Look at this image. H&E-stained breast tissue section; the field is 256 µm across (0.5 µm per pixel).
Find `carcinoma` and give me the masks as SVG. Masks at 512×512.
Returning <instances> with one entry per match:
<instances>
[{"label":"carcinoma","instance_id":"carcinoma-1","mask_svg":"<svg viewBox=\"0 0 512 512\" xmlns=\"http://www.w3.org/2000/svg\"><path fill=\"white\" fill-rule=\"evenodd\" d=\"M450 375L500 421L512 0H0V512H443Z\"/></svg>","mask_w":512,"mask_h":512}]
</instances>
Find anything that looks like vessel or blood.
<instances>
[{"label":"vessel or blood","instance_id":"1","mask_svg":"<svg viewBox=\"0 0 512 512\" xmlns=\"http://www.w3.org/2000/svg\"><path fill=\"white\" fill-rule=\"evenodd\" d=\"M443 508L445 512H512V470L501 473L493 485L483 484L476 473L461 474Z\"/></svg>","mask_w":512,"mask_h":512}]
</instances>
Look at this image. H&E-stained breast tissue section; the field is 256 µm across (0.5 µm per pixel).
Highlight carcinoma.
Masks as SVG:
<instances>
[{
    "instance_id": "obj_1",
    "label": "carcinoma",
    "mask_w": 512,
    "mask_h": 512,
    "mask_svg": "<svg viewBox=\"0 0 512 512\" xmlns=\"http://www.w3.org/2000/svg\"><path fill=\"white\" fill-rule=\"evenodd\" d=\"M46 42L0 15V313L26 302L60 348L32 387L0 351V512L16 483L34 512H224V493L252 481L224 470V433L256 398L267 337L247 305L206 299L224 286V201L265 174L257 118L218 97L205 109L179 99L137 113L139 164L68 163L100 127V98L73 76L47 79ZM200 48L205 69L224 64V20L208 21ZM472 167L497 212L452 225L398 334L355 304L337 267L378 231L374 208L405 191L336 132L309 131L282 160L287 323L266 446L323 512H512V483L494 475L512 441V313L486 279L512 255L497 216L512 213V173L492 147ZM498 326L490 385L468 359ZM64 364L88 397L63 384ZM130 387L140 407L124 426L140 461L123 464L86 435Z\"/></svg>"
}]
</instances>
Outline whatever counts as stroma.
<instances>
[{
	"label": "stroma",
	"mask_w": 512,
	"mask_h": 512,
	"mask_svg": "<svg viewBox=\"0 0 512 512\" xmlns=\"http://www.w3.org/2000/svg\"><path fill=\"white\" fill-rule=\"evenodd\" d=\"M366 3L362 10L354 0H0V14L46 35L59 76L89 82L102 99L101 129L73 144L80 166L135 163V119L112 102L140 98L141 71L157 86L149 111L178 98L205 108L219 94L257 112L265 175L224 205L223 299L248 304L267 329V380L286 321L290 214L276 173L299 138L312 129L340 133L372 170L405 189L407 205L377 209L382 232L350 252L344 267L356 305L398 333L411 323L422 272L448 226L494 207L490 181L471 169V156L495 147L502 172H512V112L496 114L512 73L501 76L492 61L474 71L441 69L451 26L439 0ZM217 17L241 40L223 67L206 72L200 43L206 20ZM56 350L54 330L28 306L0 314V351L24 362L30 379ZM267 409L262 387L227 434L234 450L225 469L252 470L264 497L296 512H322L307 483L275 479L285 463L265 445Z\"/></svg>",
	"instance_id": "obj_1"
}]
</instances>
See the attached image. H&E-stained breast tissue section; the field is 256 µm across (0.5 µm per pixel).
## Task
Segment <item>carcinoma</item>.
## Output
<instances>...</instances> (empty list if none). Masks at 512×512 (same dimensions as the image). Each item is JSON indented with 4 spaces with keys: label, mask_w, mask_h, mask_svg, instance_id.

==

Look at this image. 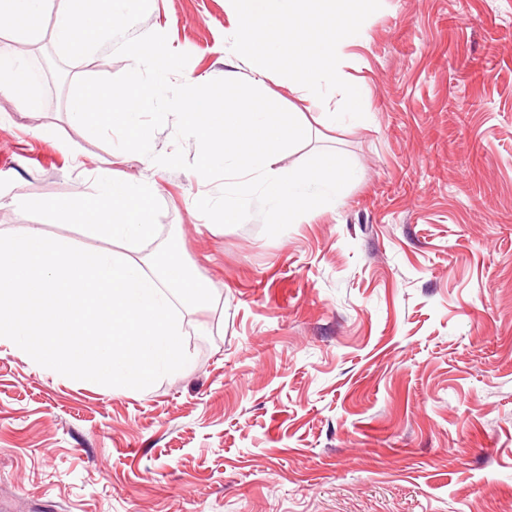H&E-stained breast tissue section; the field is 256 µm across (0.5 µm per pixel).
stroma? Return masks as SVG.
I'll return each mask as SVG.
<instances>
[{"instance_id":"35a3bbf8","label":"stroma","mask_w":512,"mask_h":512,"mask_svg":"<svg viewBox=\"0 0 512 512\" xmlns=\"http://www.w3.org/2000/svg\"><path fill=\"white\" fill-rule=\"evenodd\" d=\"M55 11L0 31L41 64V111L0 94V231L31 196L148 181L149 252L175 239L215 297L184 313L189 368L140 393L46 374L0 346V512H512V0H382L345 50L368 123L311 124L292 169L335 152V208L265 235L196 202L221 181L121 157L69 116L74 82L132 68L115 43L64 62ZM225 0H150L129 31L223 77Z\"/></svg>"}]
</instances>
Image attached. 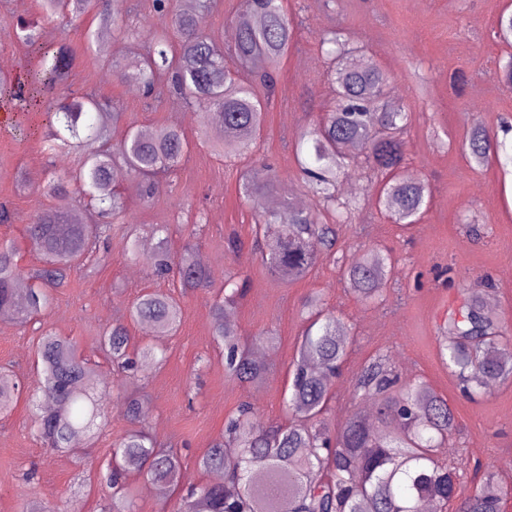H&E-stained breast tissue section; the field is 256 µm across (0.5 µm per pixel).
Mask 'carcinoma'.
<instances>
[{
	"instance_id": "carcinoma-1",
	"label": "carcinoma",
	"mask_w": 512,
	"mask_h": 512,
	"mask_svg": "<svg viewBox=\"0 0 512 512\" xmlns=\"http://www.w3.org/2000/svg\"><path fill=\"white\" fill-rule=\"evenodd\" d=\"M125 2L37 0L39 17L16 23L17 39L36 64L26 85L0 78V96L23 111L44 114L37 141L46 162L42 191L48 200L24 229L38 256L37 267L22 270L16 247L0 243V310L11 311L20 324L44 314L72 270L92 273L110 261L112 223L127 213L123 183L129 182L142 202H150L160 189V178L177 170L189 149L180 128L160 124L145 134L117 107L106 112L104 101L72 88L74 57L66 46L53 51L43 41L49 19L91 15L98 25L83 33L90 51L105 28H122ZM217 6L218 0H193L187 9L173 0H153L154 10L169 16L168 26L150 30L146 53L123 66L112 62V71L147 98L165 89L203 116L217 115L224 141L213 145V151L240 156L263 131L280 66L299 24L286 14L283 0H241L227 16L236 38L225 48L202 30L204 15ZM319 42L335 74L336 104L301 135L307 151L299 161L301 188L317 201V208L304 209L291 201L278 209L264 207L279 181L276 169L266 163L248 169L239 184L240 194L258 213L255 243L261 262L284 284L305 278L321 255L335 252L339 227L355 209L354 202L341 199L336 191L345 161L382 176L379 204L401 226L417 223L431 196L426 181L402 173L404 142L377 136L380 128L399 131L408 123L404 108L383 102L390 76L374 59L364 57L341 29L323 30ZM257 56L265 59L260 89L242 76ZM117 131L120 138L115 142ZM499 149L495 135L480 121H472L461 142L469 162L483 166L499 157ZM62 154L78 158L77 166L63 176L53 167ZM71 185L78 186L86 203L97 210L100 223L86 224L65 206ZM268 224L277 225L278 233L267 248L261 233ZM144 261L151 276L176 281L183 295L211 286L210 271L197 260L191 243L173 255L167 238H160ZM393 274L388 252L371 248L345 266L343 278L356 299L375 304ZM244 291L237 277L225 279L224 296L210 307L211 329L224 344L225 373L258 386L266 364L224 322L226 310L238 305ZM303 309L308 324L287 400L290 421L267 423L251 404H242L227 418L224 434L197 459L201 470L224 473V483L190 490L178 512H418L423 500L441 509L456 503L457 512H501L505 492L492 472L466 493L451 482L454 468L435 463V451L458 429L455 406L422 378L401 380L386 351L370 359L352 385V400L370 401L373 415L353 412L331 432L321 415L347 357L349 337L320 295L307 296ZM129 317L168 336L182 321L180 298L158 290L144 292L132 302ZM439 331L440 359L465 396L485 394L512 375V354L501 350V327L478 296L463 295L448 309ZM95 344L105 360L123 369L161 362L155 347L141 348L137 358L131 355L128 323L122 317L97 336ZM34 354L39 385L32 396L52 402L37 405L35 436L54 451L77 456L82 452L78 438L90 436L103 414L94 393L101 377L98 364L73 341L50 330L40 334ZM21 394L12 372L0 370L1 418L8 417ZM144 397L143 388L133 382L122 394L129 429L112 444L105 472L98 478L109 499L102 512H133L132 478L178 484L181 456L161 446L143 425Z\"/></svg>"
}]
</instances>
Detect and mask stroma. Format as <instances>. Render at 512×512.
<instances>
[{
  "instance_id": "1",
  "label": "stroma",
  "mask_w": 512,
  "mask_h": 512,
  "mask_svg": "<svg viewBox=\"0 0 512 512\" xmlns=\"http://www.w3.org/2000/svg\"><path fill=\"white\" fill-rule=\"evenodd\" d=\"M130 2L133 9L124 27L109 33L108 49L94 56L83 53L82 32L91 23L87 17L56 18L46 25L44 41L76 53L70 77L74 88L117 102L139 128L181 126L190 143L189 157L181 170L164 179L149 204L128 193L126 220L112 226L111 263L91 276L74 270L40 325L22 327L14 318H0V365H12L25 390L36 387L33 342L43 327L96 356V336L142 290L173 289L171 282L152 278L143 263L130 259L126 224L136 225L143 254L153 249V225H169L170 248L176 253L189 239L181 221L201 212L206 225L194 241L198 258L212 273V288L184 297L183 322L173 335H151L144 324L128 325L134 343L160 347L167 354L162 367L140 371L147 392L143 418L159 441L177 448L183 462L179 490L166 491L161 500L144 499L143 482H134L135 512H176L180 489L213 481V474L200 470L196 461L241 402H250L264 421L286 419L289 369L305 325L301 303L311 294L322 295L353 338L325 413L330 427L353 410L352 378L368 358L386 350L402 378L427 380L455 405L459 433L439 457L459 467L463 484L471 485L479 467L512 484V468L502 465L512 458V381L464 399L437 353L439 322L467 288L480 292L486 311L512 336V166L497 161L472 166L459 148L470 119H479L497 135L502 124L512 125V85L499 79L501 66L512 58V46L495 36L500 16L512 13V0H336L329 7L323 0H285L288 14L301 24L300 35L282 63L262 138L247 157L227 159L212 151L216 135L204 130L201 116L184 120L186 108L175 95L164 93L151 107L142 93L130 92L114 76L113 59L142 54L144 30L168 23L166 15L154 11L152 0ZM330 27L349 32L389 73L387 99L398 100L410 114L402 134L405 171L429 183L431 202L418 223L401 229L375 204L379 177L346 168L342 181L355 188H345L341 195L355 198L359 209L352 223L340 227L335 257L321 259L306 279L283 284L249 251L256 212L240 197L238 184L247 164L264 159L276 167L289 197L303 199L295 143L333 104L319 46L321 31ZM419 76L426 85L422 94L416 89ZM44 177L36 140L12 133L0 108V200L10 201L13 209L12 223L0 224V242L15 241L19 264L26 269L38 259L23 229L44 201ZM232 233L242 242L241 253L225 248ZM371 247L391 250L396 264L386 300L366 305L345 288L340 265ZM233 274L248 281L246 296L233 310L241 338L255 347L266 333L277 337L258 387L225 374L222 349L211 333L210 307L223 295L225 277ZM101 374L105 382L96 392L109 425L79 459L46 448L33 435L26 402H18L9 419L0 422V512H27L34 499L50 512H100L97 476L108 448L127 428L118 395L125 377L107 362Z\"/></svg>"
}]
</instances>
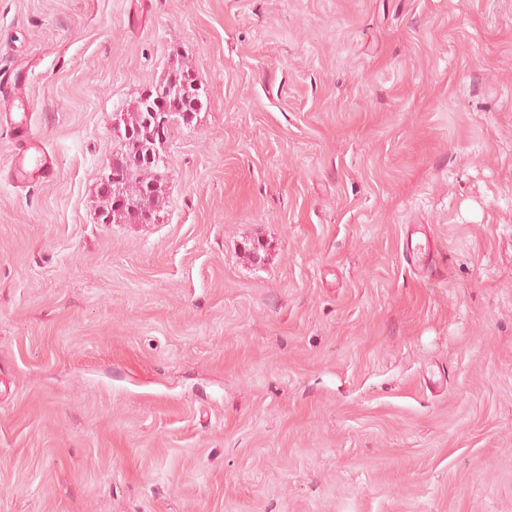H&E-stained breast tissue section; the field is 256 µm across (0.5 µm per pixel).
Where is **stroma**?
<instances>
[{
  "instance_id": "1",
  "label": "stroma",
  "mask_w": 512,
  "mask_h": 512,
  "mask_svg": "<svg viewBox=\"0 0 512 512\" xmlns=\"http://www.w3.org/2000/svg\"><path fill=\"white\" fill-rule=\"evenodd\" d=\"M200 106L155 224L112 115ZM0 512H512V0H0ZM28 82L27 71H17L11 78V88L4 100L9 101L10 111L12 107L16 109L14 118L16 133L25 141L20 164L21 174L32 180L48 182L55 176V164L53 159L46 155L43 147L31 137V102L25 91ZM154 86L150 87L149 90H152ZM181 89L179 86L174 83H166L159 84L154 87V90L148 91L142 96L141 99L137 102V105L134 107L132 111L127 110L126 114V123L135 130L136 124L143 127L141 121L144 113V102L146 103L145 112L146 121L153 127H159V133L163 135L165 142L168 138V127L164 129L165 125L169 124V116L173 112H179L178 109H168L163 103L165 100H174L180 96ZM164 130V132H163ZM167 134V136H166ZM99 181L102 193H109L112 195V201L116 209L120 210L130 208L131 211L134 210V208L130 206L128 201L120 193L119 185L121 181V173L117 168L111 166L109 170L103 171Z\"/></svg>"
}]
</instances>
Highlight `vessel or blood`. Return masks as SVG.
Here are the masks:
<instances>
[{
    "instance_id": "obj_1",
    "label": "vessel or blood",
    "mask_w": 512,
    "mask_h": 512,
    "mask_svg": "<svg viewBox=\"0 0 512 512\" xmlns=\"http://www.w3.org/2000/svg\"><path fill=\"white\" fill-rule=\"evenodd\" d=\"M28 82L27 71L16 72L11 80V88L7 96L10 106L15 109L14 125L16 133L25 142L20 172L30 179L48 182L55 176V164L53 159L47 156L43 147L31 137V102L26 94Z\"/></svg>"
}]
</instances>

- [REQUIRED TASK]: Read through the entries and copy every line that includes "item".

- [TASK RESPONSE]:
Segment <item>carcinoma</item>.
<instances>...</instances> (empty list if none). Masks at 512×512 (same dimensions as the image). Each item is JSON indented with 4 spaces with keys: label, mask_w, mask_h, mask_svg, instance_id.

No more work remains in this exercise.